■ WHAT IS NEEDED ■
Copy out everything from the start of the material down to the line containing "(B) Farther", keeping every line unchanged.

[[ RECORD EXCERPTS, beginning ]]

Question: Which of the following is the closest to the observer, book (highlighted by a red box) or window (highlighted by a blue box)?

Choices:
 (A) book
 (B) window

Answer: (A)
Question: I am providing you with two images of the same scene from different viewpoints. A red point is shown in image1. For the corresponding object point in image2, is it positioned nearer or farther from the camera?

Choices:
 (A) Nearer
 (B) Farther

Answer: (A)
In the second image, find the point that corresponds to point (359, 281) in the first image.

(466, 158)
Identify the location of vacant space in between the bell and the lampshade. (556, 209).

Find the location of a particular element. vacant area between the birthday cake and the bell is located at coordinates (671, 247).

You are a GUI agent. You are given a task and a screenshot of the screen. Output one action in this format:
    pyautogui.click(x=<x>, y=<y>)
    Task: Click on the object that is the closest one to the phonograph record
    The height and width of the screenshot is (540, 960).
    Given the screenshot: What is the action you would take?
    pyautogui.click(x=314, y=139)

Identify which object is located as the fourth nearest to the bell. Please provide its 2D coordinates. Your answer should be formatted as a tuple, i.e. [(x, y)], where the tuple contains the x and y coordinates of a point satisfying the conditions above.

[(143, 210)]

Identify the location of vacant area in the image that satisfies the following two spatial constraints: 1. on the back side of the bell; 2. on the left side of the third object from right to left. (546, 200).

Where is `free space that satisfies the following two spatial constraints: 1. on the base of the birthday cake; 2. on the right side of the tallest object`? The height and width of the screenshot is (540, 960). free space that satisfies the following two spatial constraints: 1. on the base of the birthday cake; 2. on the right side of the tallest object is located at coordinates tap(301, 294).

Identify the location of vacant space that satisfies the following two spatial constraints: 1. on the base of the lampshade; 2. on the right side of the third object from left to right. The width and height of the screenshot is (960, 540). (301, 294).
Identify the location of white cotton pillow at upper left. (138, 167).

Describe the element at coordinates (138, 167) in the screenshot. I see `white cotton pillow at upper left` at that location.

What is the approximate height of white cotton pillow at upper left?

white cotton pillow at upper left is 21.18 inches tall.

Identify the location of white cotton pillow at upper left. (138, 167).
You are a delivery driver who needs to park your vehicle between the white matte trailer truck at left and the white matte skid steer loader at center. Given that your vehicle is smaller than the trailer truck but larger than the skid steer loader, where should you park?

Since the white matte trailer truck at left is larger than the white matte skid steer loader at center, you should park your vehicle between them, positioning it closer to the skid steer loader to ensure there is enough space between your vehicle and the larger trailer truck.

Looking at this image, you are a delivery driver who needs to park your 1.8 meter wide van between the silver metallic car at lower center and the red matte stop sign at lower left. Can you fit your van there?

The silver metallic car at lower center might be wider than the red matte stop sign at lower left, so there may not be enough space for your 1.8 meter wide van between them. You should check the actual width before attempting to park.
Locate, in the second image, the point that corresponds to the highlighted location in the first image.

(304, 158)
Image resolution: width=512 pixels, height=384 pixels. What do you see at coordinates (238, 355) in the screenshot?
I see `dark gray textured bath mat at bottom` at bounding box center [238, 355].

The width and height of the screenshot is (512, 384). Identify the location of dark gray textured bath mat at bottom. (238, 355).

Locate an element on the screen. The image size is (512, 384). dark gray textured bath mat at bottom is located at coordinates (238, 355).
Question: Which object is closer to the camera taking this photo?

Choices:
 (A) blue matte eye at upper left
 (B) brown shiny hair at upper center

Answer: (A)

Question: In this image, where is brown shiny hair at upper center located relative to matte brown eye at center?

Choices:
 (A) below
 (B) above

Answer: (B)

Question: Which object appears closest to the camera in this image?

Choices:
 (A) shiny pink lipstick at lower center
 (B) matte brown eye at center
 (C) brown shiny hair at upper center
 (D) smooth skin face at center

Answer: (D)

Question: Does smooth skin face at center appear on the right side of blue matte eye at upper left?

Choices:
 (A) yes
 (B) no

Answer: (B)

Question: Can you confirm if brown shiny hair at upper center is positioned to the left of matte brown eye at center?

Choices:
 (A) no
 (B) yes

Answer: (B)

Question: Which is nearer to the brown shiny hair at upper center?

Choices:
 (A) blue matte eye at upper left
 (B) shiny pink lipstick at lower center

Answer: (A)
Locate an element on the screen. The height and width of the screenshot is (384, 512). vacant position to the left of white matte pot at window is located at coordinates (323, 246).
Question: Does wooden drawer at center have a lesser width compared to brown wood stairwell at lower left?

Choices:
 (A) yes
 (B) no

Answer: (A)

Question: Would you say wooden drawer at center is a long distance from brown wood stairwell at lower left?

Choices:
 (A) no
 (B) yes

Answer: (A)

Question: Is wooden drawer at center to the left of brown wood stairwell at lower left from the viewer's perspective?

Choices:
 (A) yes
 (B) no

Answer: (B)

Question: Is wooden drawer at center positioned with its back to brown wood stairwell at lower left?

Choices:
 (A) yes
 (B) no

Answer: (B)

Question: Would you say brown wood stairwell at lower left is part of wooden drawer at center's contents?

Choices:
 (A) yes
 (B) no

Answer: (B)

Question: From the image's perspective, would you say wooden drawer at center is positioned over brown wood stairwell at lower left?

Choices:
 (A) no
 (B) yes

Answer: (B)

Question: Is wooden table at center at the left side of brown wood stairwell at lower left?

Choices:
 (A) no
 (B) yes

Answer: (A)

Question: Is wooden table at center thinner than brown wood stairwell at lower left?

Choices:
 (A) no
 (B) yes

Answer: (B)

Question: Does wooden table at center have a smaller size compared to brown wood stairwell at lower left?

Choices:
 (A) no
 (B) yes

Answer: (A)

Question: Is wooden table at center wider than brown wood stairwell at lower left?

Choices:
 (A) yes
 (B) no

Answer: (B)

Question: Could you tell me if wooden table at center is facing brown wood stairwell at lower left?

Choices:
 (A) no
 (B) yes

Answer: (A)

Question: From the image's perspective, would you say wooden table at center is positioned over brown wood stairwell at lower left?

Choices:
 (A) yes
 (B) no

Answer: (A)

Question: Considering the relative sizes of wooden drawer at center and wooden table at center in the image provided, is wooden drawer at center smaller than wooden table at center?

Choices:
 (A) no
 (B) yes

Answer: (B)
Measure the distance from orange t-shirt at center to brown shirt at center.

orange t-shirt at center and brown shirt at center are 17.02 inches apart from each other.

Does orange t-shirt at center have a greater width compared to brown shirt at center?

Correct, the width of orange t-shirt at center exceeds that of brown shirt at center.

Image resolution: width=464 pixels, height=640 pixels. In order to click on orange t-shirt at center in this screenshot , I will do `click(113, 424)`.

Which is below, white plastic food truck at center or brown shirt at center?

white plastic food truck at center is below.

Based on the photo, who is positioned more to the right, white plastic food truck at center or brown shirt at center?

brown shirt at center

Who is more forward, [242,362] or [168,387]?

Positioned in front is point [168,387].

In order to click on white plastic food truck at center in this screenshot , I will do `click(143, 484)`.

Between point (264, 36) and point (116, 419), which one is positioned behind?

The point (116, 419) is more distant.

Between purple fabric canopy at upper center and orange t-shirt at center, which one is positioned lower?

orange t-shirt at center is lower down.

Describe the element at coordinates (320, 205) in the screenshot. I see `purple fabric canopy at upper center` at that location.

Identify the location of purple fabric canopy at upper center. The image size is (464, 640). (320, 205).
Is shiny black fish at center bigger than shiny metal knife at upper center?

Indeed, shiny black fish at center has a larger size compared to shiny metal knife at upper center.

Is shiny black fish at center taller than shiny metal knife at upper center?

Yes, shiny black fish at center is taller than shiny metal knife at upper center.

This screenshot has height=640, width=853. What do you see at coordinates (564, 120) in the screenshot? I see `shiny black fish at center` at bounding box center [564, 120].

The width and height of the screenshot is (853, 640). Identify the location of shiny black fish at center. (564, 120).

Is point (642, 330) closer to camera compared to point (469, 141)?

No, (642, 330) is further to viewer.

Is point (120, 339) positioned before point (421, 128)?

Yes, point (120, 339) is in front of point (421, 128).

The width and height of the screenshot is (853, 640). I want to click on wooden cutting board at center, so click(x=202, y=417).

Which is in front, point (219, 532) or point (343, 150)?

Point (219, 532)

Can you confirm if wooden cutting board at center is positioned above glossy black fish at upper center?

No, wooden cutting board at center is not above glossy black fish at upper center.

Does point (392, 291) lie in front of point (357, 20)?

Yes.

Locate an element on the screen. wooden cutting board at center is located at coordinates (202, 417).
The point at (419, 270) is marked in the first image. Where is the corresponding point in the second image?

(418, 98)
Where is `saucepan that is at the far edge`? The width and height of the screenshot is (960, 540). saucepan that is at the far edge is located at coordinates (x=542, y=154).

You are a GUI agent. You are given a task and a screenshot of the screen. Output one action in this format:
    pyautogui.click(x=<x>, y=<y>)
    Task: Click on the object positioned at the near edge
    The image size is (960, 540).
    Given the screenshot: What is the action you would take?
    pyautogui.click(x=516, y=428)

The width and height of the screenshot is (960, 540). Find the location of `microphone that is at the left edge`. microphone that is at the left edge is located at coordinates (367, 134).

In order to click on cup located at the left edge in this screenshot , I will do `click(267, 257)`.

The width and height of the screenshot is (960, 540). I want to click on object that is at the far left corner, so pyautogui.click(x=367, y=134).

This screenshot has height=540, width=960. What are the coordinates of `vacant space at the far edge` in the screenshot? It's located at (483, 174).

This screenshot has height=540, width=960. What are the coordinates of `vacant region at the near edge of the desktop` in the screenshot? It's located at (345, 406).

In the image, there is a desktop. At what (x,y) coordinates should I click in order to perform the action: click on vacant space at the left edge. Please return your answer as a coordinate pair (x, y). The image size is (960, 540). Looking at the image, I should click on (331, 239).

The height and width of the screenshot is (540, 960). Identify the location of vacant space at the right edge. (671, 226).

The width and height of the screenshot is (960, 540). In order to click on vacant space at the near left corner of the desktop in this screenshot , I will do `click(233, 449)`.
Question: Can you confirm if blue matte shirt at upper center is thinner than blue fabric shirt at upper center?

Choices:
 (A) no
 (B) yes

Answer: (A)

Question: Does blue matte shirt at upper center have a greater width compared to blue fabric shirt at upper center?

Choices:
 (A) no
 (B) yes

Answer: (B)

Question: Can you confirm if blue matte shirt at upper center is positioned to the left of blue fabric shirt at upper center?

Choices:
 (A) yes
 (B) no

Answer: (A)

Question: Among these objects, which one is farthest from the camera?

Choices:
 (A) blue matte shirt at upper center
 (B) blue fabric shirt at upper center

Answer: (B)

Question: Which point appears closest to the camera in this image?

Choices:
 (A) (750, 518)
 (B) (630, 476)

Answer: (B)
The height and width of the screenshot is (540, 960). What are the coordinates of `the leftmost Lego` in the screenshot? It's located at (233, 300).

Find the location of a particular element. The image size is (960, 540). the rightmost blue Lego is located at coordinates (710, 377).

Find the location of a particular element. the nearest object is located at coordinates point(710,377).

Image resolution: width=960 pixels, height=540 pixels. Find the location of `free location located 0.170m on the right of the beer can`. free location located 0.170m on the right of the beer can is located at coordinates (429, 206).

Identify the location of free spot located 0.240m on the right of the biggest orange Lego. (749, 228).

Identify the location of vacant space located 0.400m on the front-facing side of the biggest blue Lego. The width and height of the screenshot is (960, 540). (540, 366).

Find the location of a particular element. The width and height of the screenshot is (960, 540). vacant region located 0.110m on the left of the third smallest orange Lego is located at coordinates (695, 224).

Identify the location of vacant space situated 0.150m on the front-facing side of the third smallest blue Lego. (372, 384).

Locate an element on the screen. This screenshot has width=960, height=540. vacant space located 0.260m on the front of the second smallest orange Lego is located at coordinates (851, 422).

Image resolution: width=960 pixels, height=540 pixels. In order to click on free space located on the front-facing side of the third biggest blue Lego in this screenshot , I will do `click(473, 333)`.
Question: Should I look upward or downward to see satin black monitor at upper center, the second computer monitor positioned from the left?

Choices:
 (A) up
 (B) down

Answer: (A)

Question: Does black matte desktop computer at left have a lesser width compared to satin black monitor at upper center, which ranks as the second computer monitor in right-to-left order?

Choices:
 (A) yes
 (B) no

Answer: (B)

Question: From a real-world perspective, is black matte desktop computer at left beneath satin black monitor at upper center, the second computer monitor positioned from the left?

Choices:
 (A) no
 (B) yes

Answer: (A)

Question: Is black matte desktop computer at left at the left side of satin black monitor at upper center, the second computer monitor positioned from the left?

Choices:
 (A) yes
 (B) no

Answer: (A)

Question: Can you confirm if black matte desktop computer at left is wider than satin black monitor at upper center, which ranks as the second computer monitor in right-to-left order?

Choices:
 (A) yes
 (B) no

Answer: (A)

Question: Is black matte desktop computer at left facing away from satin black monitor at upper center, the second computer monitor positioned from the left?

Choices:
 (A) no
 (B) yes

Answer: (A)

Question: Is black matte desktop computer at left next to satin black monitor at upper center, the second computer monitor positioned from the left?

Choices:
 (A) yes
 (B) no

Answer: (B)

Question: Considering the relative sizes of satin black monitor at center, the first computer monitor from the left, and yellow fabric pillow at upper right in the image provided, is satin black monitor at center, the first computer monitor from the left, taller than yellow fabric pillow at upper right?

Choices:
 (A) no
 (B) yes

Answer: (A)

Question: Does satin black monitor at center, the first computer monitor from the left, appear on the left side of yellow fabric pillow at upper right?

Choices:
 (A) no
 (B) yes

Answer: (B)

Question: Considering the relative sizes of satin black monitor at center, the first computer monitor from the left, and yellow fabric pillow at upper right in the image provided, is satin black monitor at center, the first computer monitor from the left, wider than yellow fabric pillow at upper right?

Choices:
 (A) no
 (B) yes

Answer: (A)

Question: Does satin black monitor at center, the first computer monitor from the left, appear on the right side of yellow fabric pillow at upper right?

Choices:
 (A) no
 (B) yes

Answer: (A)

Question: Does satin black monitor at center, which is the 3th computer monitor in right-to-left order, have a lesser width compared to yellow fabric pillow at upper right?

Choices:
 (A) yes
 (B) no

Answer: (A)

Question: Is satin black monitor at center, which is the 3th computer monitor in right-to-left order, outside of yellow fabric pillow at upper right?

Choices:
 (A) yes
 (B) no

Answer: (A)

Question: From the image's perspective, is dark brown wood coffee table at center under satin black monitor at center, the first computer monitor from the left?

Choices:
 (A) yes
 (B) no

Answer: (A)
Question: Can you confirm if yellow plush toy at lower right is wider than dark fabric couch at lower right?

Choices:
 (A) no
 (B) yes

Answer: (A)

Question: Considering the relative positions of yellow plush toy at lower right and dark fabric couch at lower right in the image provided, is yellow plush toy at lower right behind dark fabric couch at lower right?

[[ RECORD EXCERPTS, end ]]

■ RESPONSE ■
Question: Which of the following is the closest to the observer, book (highlighted by a red box) or window (highlighted by a blue box)?

Choices:
 (A) book
 (B) window

Answer: (A)
Question: I am providing you with two images of the same scene from different viewpoints. A red point is shown in image1. For the corresponding object point in image2, is it positioned nearer or farther from the camera?

Choices:
 (A) Nearer
 (B) Farther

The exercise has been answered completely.